| WORK ORDER |
Scan the records that follow, and whenever a line has the word "orange", copy it.

| INFORMATION GIVEN |
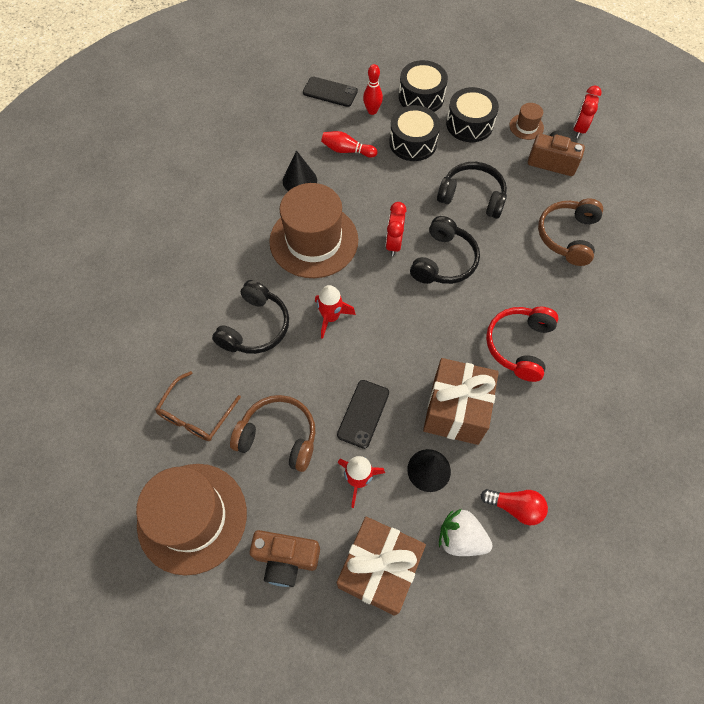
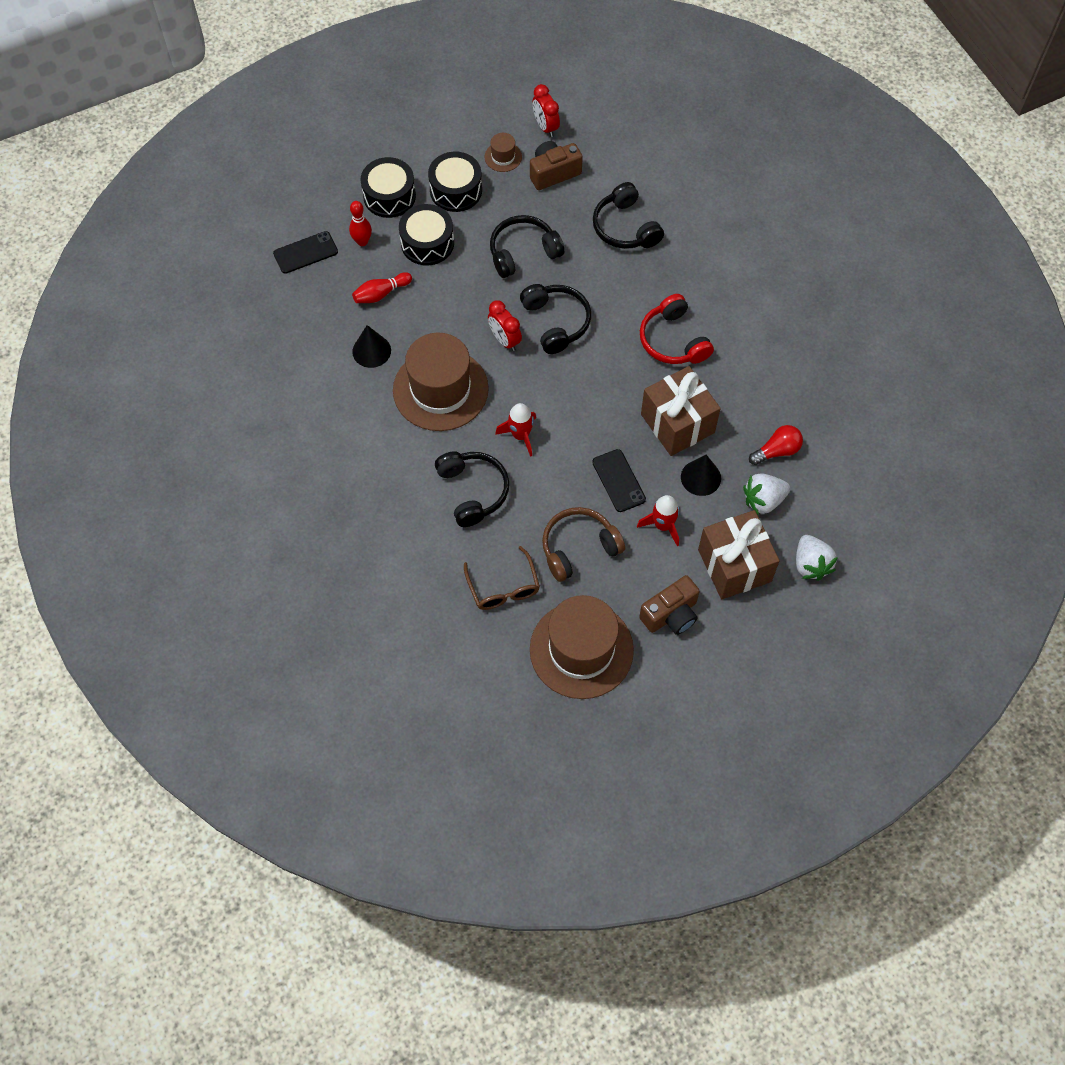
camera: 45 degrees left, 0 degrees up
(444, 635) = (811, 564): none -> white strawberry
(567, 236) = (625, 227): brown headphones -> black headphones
--
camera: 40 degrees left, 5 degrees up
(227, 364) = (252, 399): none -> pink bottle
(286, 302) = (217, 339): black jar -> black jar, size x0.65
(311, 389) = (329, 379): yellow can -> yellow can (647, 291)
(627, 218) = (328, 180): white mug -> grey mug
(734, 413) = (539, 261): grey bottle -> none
==
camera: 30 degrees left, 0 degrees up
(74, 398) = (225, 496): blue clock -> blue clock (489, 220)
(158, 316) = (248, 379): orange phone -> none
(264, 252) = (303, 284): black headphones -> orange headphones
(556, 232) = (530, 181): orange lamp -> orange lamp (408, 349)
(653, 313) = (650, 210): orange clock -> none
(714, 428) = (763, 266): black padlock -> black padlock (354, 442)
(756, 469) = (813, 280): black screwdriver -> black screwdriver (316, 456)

| RESPONSE AREA |
(158, 316) = (248, 379): orange phone -> none
(264, 252) = (303, 284): black headphones -> orange headphones
(556, 232) = (530, 181): orange lamp -> orange lamp (408, 349)
(653, 313) = (650, 210): orange clock -> none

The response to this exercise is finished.